→ Problem
Search term "Auto": please copy every line of the records below that contains it.

Items listed in a dataset:

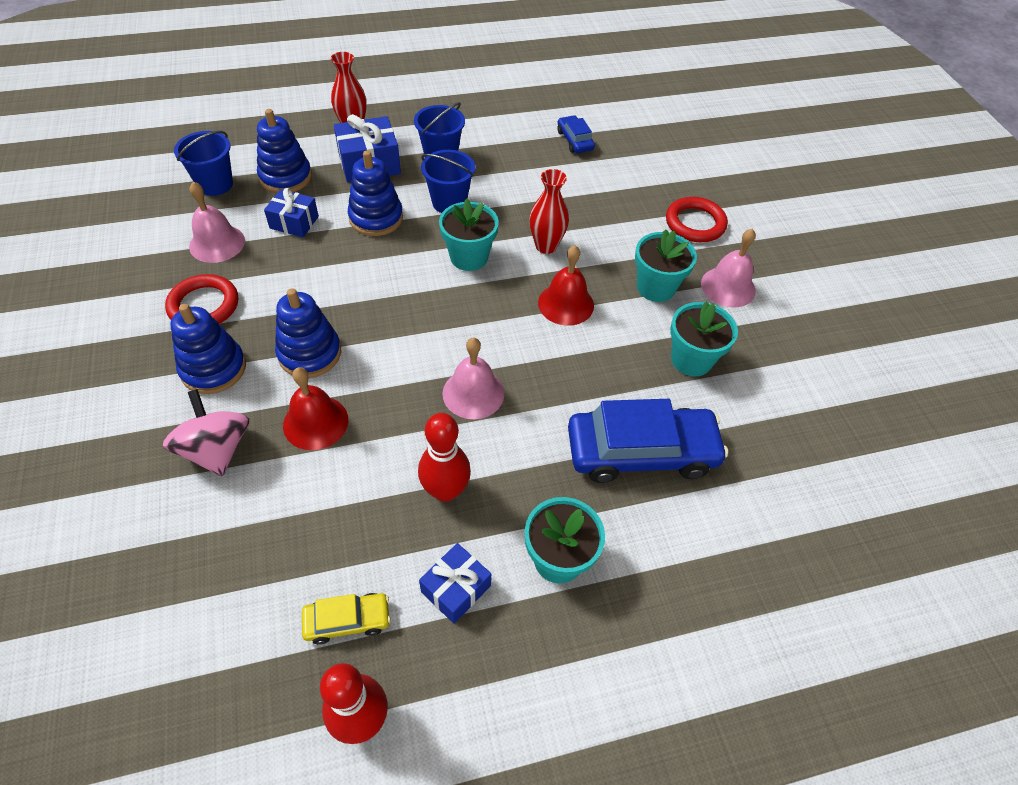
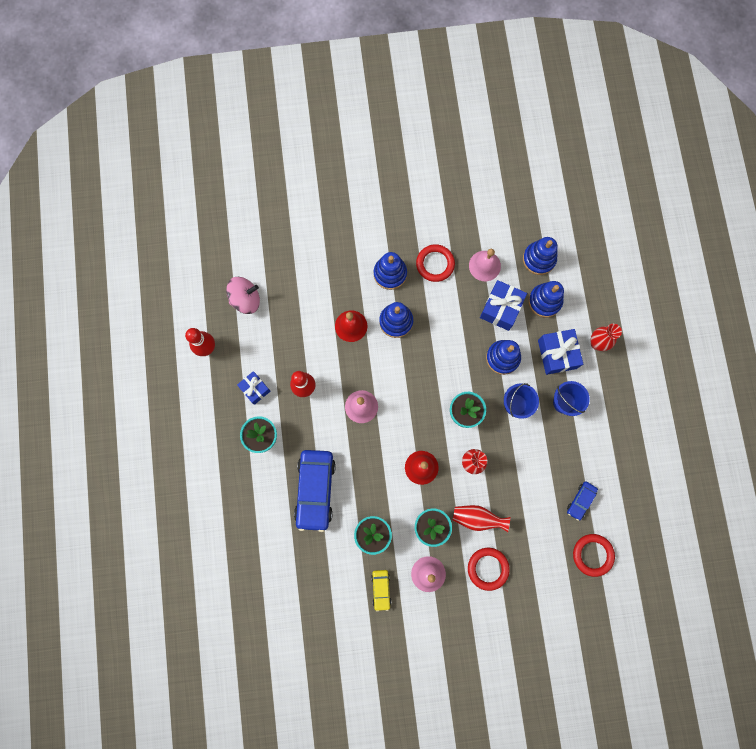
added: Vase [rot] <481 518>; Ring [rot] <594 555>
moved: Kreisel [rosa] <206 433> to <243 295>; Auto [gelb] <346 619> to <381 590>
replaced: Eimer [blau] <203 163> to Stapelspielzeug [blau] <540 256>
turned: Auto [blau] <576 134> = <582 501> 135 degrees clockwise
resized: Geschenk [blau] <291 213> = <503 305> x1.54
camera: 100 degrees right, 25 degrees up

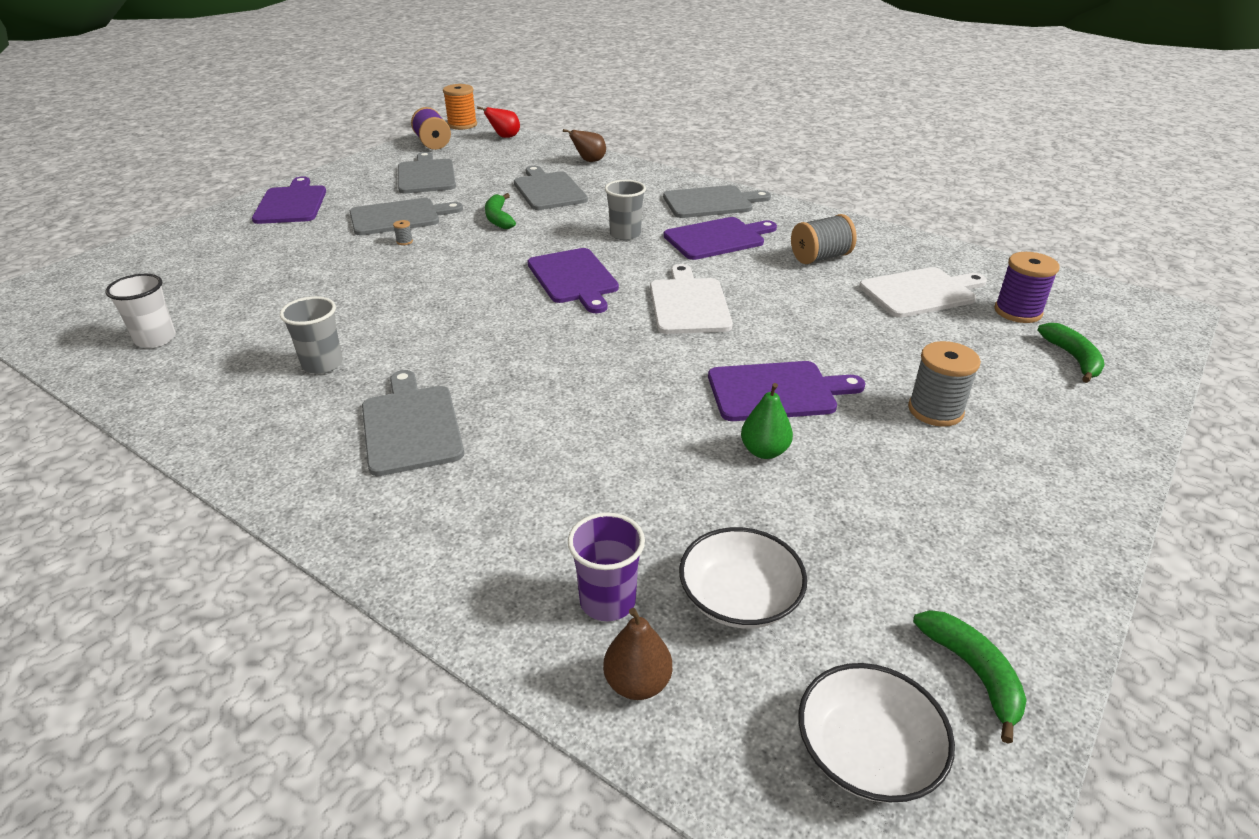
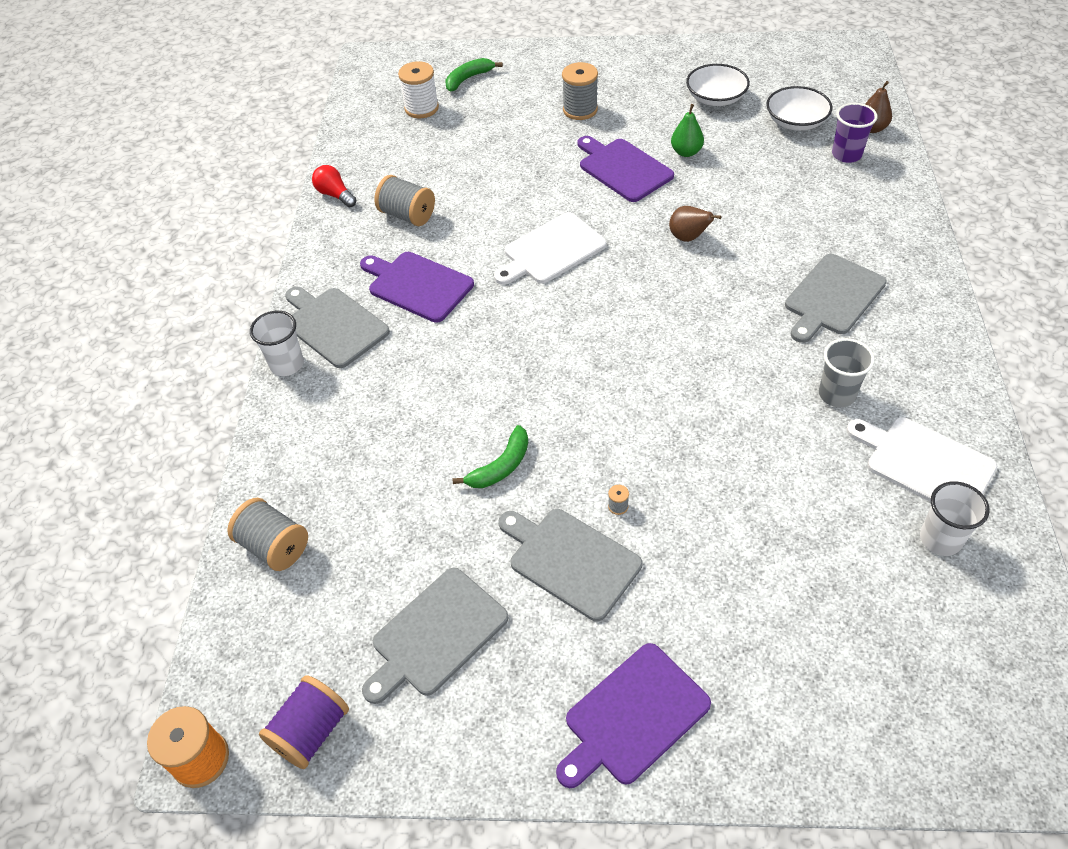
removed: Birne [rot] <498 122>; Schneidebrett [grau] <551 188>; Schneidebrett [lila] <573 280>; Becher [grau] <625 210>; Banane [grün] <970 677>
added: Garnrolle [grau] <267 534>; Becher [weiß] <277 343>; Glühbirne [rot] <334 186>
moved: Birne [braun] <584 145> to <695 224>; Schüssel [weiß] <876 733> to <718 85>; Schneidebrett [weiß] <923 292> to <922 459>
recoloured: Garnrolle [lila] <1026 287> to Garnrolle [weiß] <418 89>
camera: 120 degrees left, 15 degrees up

→ Task result
moved: Kreisel [rosa] <206 433> to <243 295>; Auto [gelb] <346 619> to <381 590>
turned: Auto [blau] <576 134> = <582 501> 135 degrees clockwise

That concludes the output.